• _Supplied material_:

--- START ---

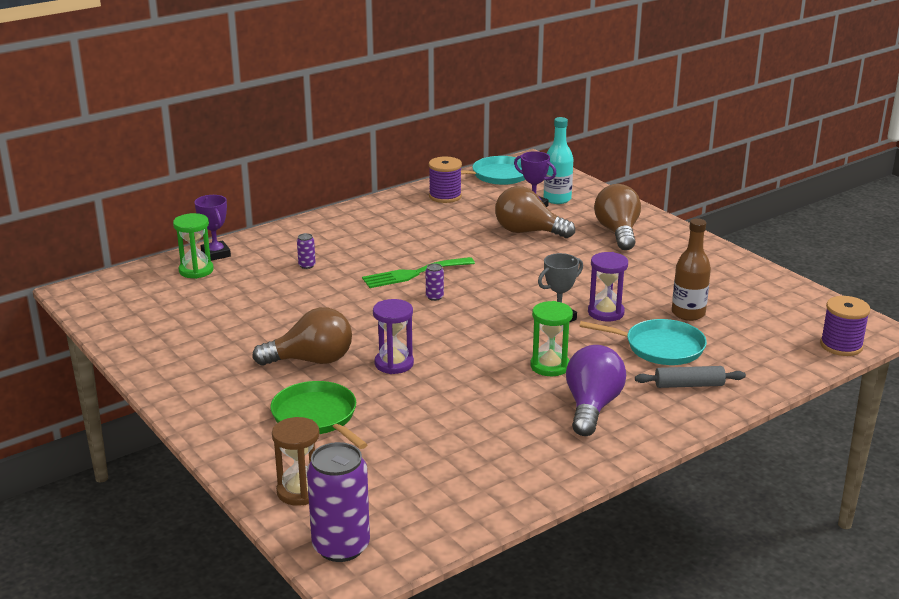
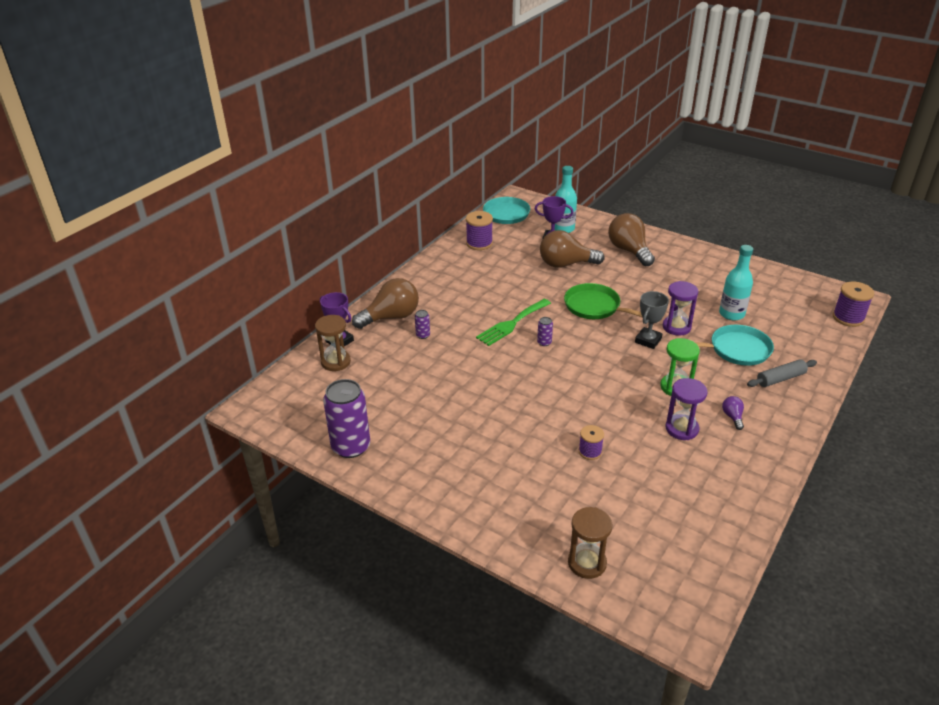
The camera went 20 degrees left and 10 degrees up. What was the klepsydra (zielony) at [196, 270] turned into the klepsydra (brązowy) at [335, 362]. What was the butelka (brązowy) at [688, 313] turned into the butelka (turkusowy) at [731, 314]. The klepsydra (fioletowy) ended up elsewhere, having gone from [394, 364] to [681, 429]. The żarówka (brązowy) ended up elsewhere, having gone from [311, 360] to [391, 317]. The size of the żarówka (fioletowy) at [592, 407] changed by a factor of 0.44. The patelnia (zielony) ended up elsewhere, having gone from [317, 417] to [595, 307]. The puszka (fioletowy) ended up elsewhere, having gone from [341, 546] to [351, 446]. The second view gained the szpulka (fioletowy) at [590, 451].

--- END ---
--- START ---

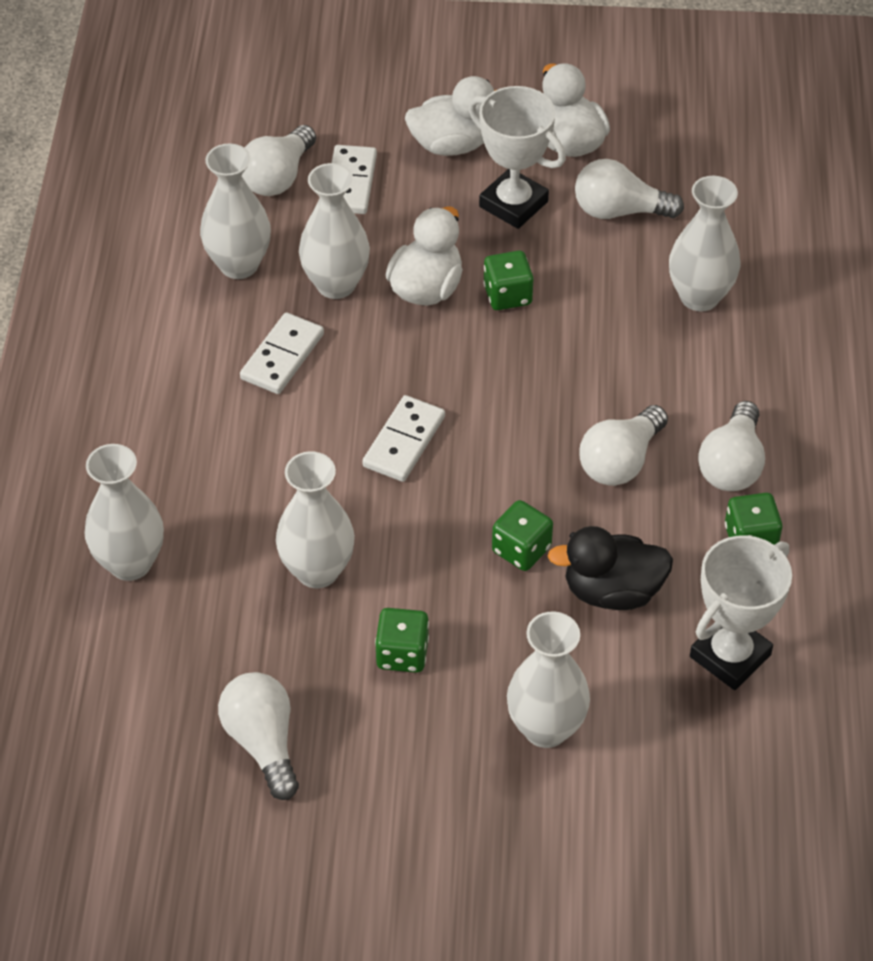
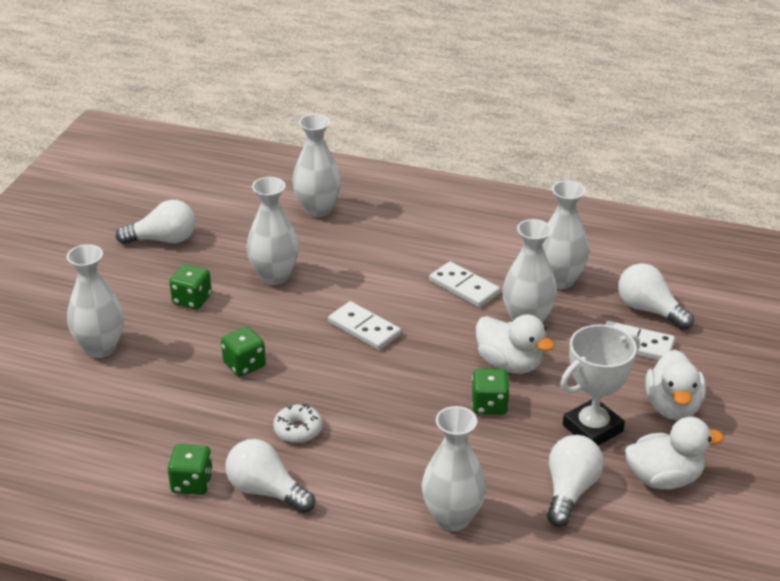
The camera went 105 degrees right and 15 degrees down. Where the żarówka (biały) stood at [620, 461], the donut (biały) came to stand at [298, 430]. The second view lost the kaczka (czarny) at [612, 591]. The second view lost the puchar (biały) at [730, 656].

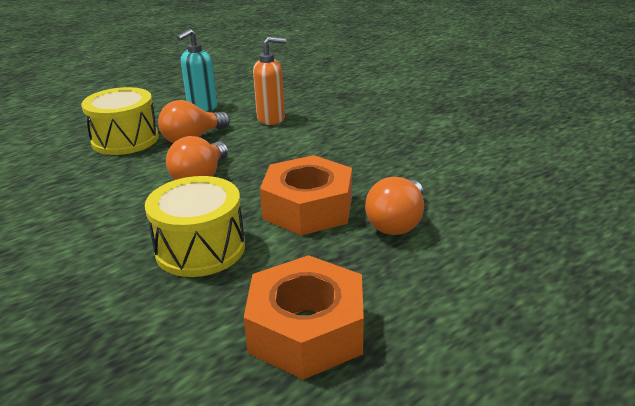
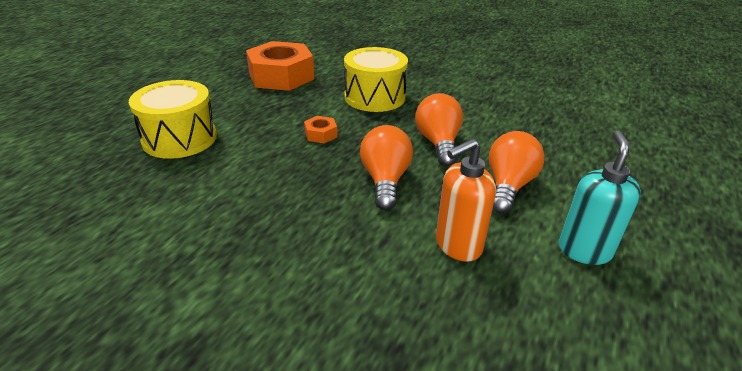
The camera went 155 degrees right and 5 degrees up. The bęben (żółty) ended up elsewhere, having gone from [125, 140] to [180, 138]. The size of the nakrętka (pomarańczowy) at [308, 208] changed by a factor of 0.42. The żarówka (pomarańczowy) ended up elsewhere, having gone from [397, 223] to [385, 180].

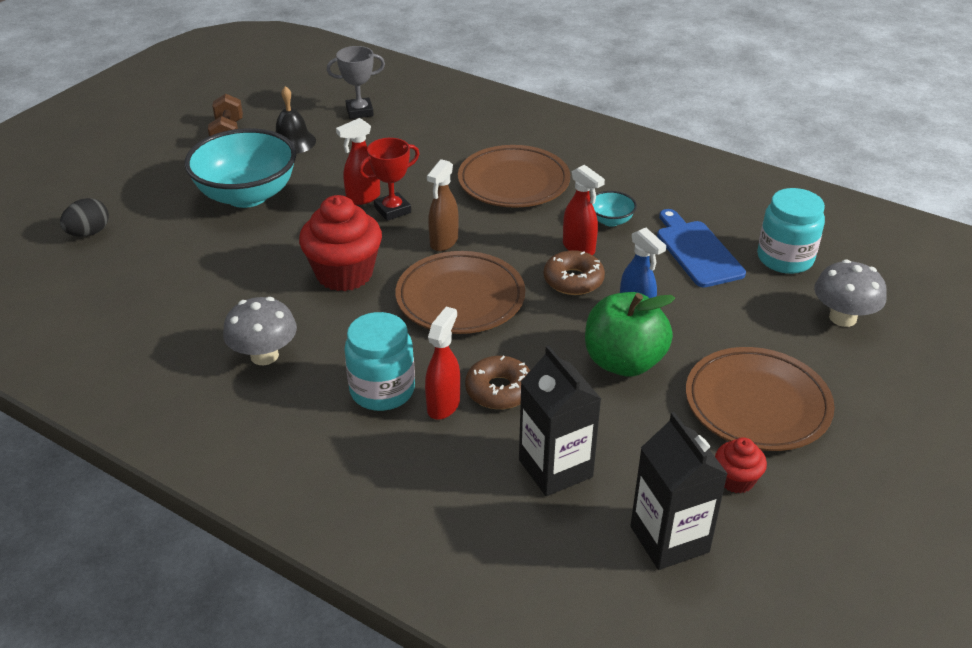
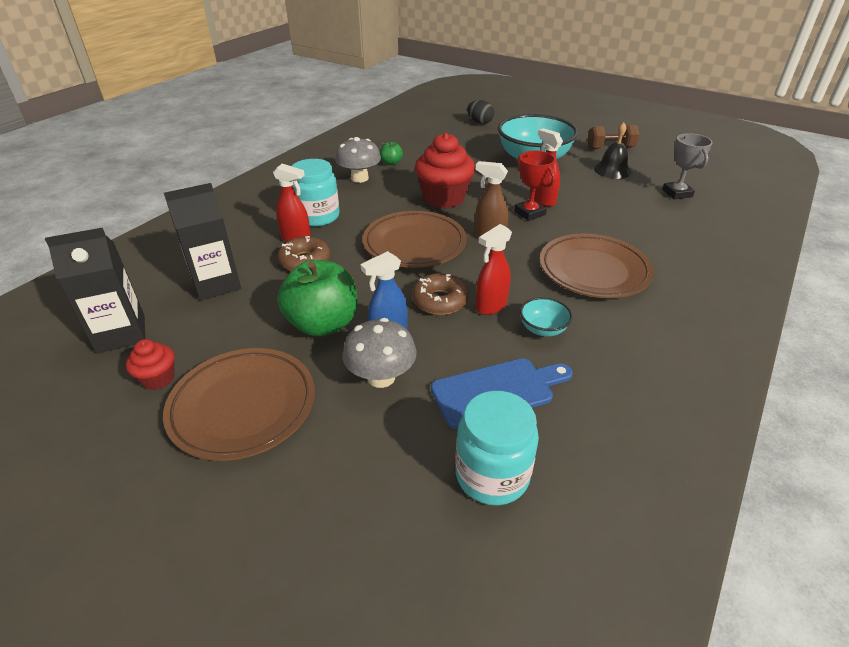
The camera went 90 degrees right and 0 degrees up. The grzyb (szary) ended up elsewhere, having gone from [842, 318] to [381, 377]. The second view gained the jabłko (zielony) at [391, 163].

--- END ---

• _What is needed_:
What's needed is an exact copy of the lines above from the one with "The camera went 155" through the one with "The camera went 90", both included; the pictures stay out.

• _Reply_:
The camera went 155 degrees right and 5 degrees up. The bęben (żółty) ended up elsewhere, having gone from [125, 140] to [180, 138]. The size of the nakrętka (pomarańczowy) at [308, 208] changed by a factor of 0.42. The żarówka (pomarańczowy) ended up elsewhere, having gone from [397, 223] to [385, 180].

The camera went 90 degrees right and 0 degrees up. The grzyb (szary) ended up elsewhere, having gone from [842, 318] to [381, 377]. The second view gained the jabłko (zielony) at [391, 163].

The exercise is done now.